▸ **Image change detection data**
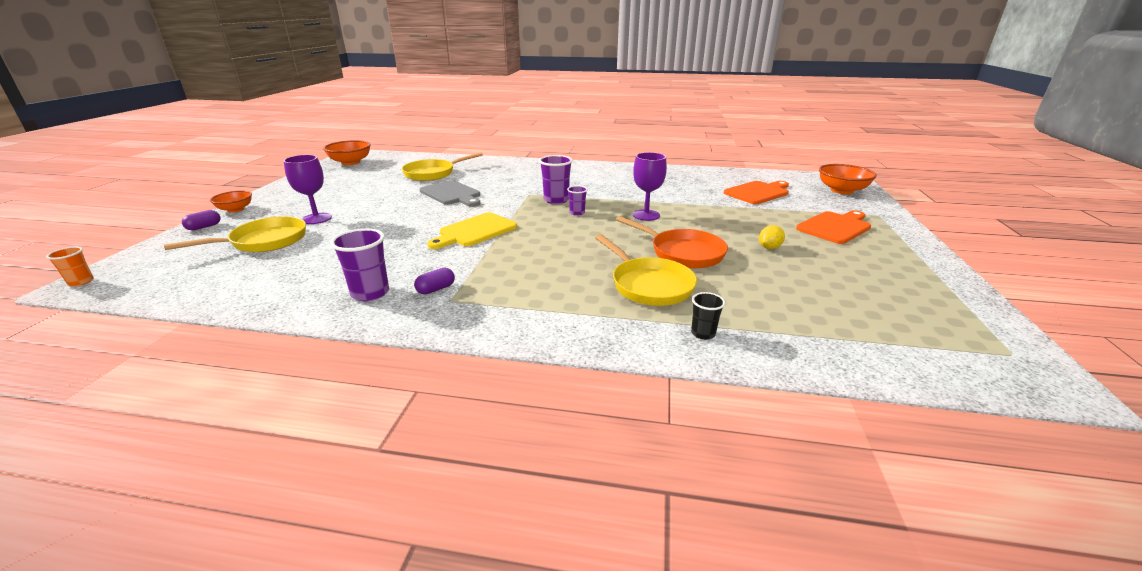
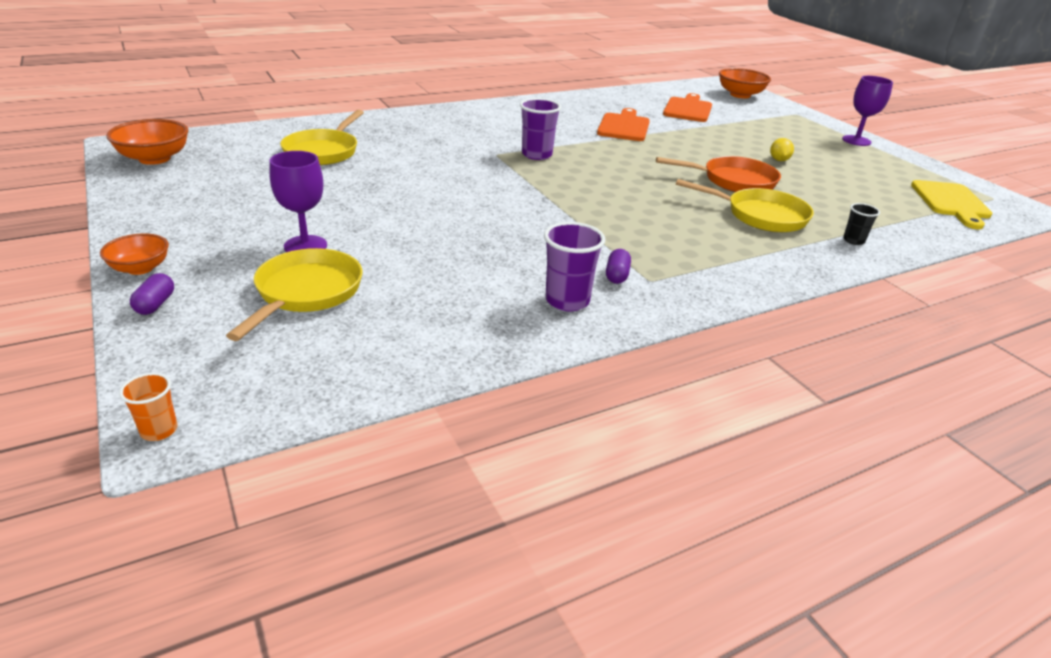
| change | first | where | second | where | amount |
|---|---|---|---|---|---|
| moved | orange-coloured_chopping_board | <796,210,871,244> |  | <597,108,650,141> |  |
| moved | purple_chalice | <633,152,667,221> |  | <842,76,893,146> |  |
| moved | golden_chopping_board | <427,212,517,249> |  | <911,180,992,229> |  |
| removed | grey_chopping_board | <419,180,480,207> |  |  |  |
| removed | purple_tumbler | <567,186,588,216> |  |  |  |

▸ **INSTRUCTIONS FOR THE TASK**
Print the entries above word for word, without pictures.

▸ **EXERCISE RESPONSE**
| change | first | where | second | where | amount |
|---|---|---|---|---|---|
| moved | orange-coloured_chopping_board | <796,210,871,244> |  | <597,108,650,141> |  |
| moved | purple_chalice | <633,152,667,221> |  | <842,76,893,146> |  |
| moved | golden_chopping_board | <427,212,517,249> |  | <911,180,992,229> |  |
| removed | grey_chopping_board | <419,180,480,207> |  |  |  |
| removed | purple_tumbler | <567,186,588,216> |  |  |  |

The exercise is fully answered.